(Scene difference descriptions)
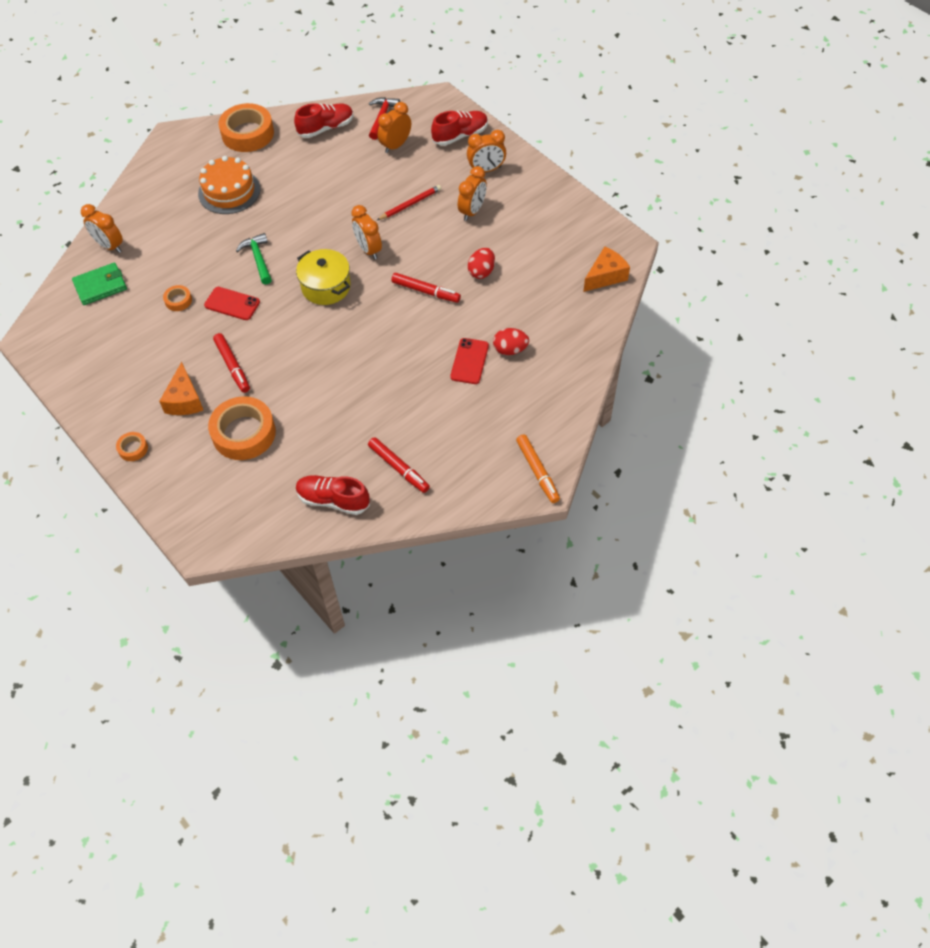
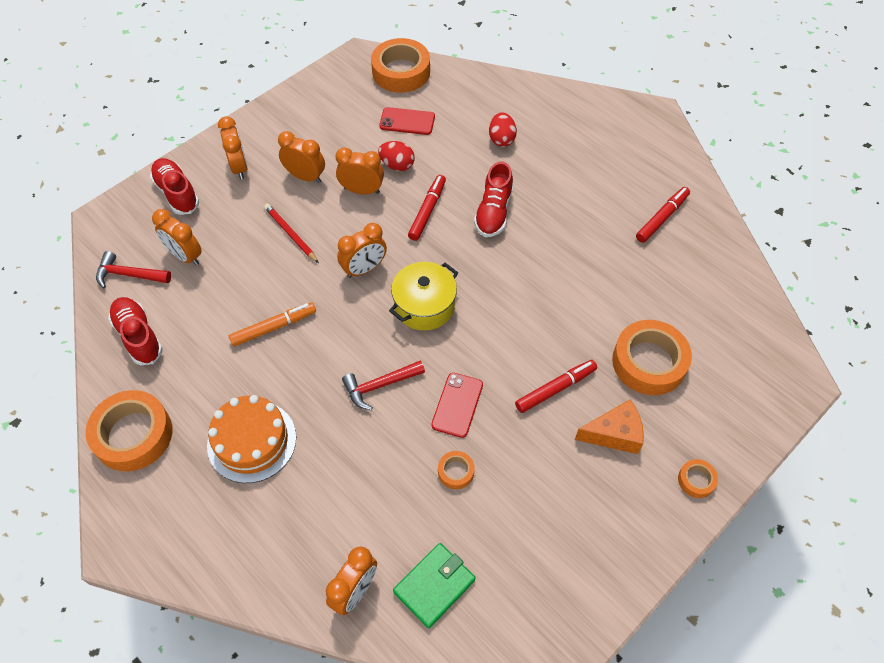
camera: 95 degrees left, 0 degrees up
green wallet [72,262,127,305] -> green wallet turned 75 degrees clockwise [393,543,476,628]
green hammer [236,233,272,284] -> red hammer [342,360,425,410]
red shoe [296,475,370,515] -> red shoe moved to [474,162,513,237]
red phone [450,338,489,384] -> red phone moved to [379,107,435,135]
orange marker [516,434,560,503] -> orange marker moved to [229,302,316,346]
orange cheese [583,246,630,292] -> orange tape [371,38,430,93]
none -> orange clock [336,147,384,194]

# [Aim of the task]
All lines from the one containing "orange marker [516,434,560,503]" through the final line of the records above are to be set down exactly, and no other line is to appear.

# [Output of the task]
orange marker [516,434,560,503] -> orange marker moved to [229,302,316,346]
orange cheese [583,246,630,292] -> orange tape [371,38,430,93]
none -> orange clock [336,147,384,194]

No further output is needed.